- [Task brief] Each record should reappear exactly in your answer, minus any picture.

• • •

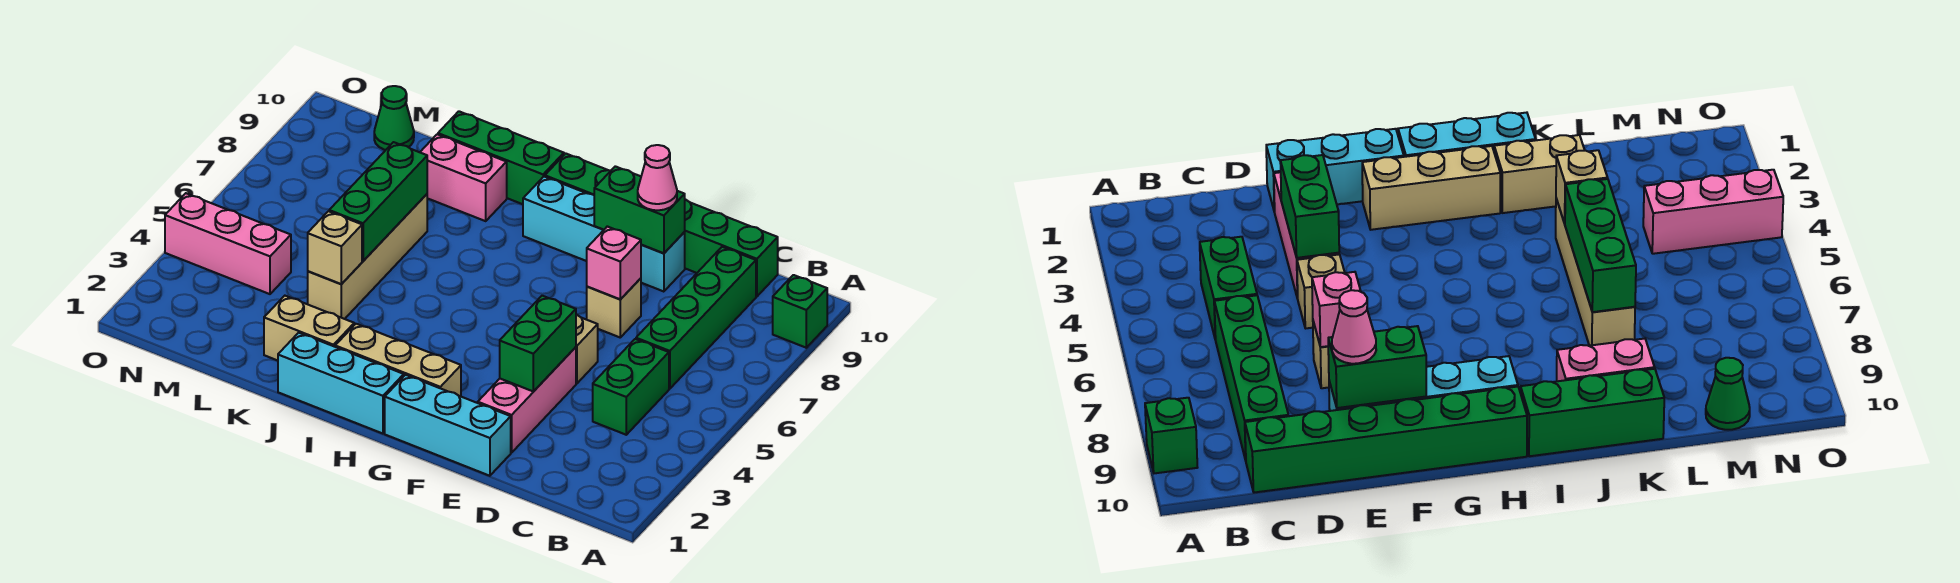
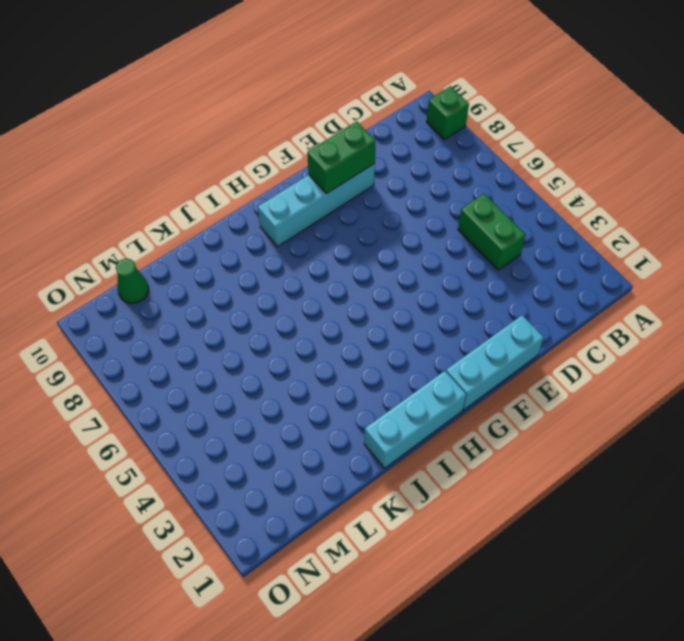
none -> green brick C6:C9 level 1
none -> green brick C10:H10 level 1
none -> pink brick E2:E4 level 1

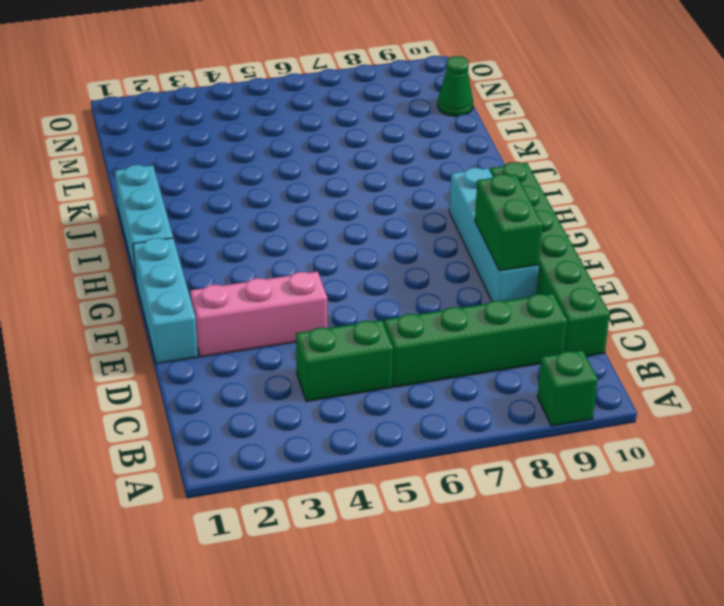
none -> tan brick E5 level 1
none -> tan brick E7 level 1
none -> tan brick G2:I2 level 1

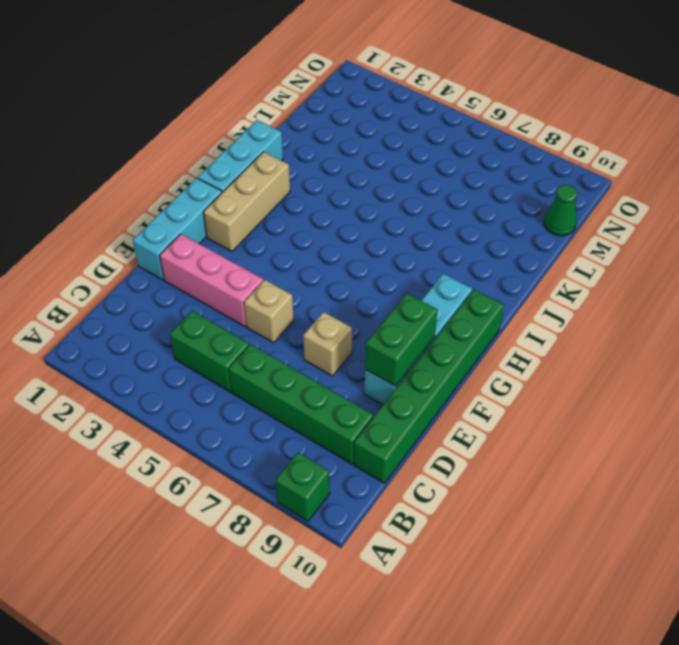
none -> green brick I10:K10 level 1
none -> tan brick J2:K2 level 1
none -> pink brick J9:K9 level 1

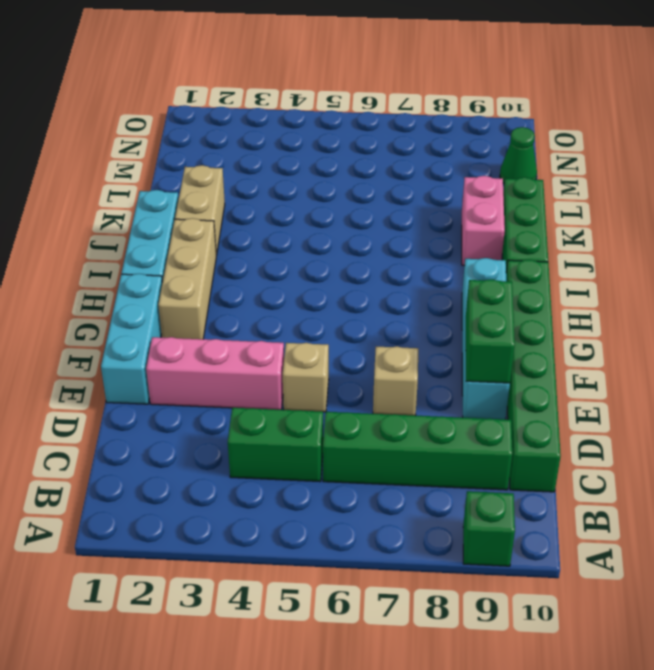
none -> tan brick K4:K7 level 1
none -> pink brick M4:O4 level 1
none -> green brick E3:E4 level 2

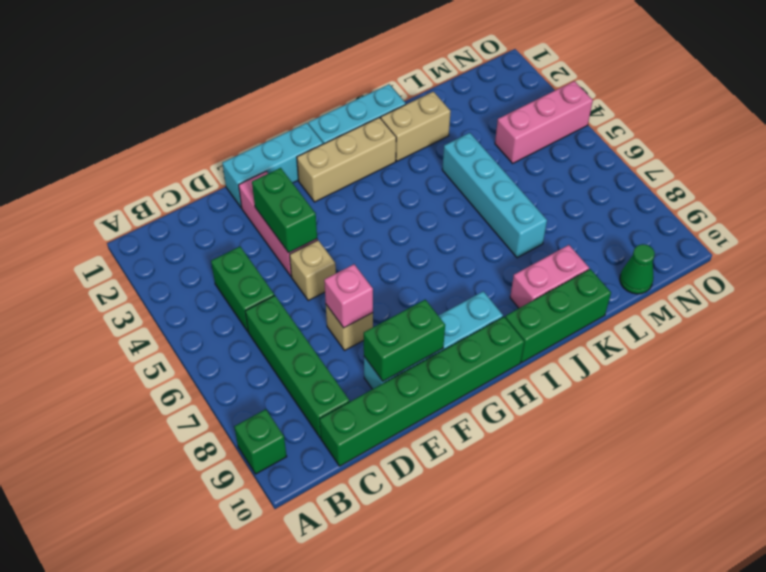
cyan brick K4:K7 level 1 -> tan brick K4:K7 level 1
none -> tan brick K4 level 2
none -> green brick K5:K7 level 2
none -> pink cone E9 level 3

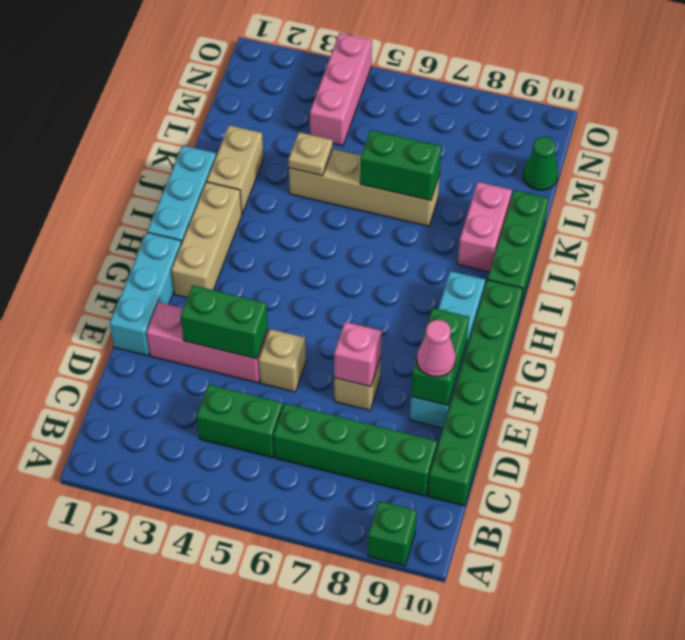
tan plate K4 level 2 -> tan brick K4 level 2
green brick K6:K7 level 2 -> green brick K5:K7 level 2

• • •

- [Expected answer]
none -> green brick C6:C9 level 1
none -> green brick C10:H10 level 1
none -> pink brick E2:E4 level 1

none -> tan brick E5 level 1
none -> tan brick E7 level 1
none -> tan brick G2:I2 level 1

none -> green brick I10:K10 level 1
none -> tan brick J2:K2 level 1
none -> pink brick J9:K9 level 1

none -> tan brick K4:K7 level 1
none -> pink brick M4:O4 level 1
none -> green brick E3:E4 level 2

cyan brick K4:K7 level 1 -> tan brick K4:K7 level 1
none -> tan brick K4 level 2
none -> green brick K5:K7 level 2
none -> pink cone E9 level 3

tan plate K4 level 2 -> tan brick K4 level 2
green brick K6:K7 level 2 -> green brick K5:K7 level 2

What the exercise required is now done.